== WHAT YOU SHOULD DO ==
An exact restatement of the data is required, with the images omitted.

== ENTRIES SUPPLIED ==
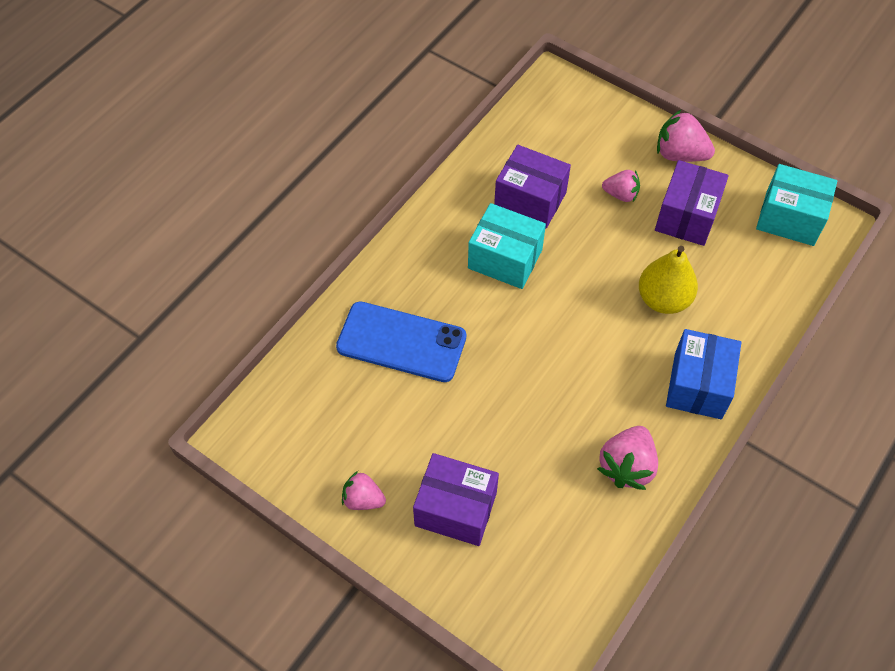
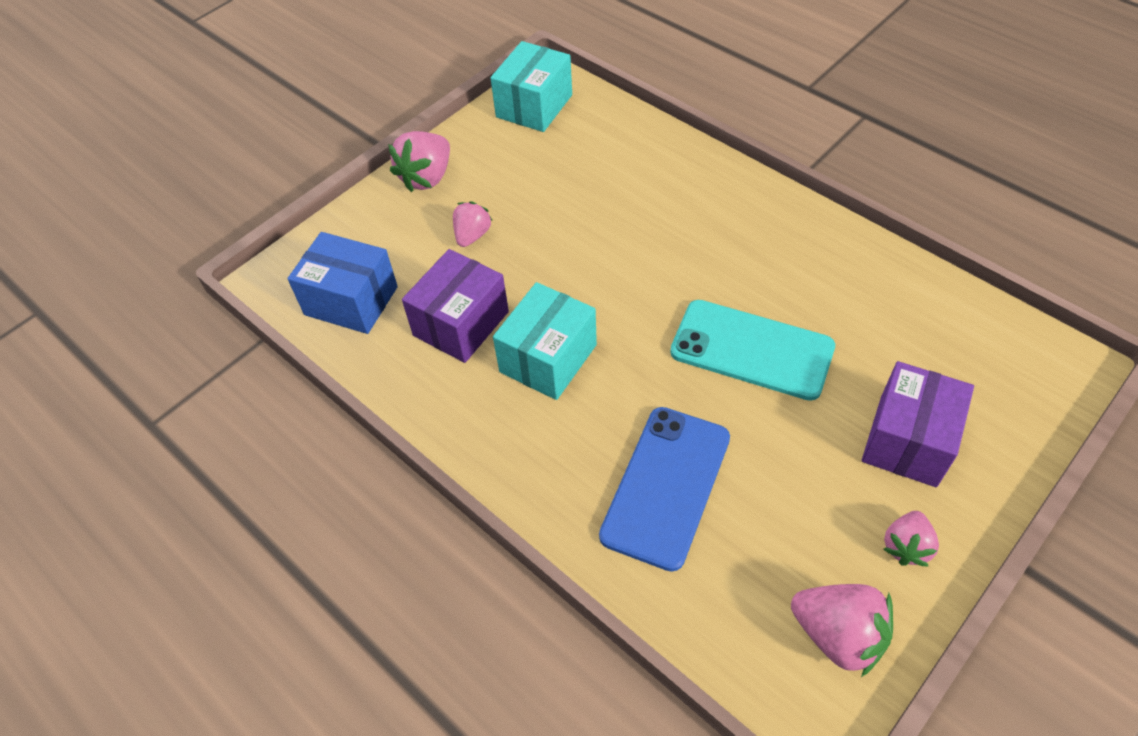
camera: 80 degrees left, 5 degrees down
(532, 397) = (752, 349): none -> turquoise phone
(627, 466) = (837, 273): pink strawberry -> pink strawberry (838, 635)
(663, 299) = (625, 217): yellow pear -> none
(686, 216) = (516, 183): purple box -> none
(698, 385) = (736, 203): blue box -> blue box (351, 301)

== OUTPUT ==
camera: 80 degrees left, 5 degrees down
(532, 397) = (752, 349): none -> turquoise phone
(627, 466) = (837, 273): pink strawberry -> pink strawberry (838, 635)
(663, 299) = (625, 217): yellow pear -> none
(686, 216) = (516, 183): purple box -> none
(698, 385) = (736, 203): blue box -> blue box (351, 301)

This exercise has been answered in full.